▶ **DESCRIPTION OF THE TASK**: Search the data for the word "adipose" and copy every line where it occurs.

═══ RECORDS FOR PROCESSING

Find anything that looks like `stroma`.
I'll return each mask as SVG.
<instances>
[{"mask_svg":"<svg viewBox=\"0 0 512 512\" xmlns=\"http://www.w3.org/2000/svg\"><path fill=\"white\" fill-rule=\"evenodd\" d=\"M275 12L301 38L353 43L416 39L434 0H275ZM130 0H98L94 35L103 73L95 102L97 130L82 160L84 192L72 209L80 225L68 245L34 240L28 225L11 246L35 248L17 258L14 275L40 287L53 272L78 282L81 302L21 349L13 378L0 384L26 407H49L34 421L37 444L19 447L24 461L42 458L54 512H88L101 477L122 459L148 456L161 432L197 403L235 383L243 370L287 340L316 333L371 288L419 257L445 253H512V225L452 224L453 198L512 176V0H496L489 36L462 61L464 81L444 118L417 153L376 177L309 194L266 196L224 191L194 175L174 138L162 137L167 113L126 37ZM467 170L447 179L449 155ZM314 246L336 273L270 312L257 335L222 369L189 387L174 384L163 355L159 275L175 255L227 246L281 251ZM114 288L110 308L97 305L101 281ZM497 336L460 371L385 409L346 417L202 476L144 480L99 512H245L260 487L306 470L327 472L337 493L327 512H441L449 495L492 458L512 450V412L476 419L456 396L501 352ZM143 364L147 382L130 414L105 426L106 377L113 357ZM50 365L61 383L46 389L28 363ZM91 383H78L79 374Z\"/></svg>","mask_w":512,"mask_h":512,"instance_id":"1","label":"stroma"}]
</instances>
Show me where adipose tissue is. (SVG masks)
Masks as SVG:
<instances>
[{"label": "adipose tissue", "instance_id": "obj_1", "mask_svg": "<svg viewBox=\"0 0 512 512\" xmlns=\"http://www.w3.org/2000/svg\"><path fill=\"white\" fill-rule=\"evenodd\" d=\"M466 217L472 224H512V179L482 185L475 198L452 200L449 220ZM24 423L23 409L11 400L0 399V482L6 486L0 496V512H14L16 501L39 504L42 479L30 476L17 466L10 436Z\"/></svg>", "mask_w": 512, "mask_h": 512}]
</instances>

══════

▶ **EXERCISE OUTPUT**:
Show me where adipose tissue is. (SVG masks)
[{"label": "adipose tissue", "instance_id": "obj_1", "mask_svg": "<svg viewBox=\"0 0 512 512\" xmlns=\"http://www.w3.org/2000/svg\"><path fill=\"white\" fill-rule=\"evenodd\" d=\"M466 217L472 224H512V179L482 185L475 198L452 200L449 220ZM24 423L23 409L11 400L0 399V482L6 486L0 496V512H14L16 501L39 504L42 479L30 476L17 466L10 436Z\"/></svg>", "mask_w": 512, "mask_h": 512}]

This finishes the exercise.